Records excerpted from a collection:
###

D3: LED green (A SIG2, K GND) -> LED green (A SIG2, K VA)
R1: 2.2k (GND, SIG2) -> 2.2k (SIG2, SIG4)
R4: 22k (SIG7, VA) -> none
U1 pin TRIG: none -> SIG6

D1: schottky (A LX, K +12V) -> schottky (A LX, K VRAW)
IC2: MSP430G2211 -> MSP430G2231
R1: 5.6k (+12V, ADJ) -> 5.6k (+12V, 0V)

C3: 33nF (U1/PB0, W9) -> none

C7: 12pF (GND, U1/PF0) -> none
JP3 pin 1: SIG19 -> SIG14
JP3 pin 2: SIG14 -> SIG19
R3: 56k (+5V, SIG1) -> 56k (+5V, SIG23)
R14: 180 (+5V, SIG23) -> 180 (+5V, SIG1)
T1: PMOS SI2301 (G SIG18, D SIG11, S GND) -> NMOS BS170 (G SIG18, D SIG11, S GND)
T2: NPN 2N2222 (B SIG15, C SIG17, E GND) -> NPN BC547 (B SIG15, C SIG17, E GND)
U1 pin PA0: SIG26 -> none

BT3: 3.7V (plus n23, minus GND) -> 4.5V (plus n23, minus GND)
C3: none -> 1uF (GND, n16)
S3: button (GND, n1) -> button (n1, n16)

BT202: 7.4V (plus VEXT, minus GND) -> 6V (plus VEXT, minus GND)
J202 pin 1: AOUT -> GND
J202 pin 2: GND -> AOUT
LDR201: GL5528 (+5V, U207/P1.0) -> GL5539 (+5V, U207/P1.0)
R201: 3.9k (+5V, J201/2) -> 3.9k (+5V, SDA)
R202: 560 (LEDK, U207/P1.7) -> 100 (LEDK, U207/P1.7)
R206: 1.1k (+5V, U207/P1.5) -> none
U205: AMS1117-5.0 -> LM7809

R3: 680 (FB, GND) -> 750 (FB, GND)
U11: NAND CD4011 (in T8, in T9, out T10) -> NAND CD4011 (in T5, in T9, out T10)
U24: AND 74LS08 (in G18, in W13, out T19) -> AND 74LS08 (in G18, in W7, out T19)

###

Task brief:
Retype the lines above, keeping every character.

Result for this exercise:
D3: LED green (A SIG2, K GND) -> LED green (A SIG2, K VA)
R1: 2.2k (GND, SIG2) -> 2.2k (SIG2, SIG4)
R4: 22k (SIG7, VA) -> none
U1 pin TRIG: none -> SIG6

D1: schottky (A LX, K +12V) -> schottky (A LX, K VRAW)
IC2: MSP430G2211 -> MSP430G2231
R1: 5.6k (+12V, ADJ) -> 5.6k (+12V, 0V)

C3: 33nF (U1/PB0, W9) -> none

C7: 12pF (GND, U1/PF0) -> none
JP3 pin 1: SIG19 -> SIG14
JP3 pin 2: SIG14 -> SIG19
R3: 56k (+5V, SIG1) -> 56k (+5V, SIG23)
R14: 180 (+5V, SIG23) -> 180 (+5V, SIG1)
T1: PMOS SI2301 (G SIG18, D SIG11, S GND) -> NMOS BS170 (G SIG18, D SIG11, S GND)
T2: NPN 2N2222 (B SIG15, C SIG17, E GND) -> NPN BC547 (B SIG15, C SIG17, E GND)
U1 pin PA0: SIG26 -> none

BT3: 3.7V (plus n23, minus GND) -> 4.5V (plus n23, minus GND)
C3: none -> 1uF (GND, n16)
S3: button (GND, n1) -> button (n1, n16)

BT202: 7.4V (plus VEXT, minus GND) -> 6V (plus VEXT, minus GND)
J202 pin 1: AOUT -> GND
J202 pin 2: GND -> AOUT
LDR201: GL5528 (+5V, U207/P1.0) -> GL5539 (+5V, U207/P1.0)
R201: 3.9k (+5V, J201/2) -> 3.9k (+5V, SDA)
R202: 560 (LEDK, U207/P1.7) -> 100 (LEDK, U207/P1.7)
R206: 1.1k (+5V, U207/P1.5) -> none
U205: AMS1117-5.0 -> LM7809

R3: 680 (FB, GND) -> 750 (FB, GND)
U11: NAND CD4011 (in T8, in T9, out T10) -> NAND CD4011 (in T5, in T9, out T10)
U24: AND 74LS08 (in G18, in W13, out T19) -> AND 74LS08 (in G18, in W7, out T19)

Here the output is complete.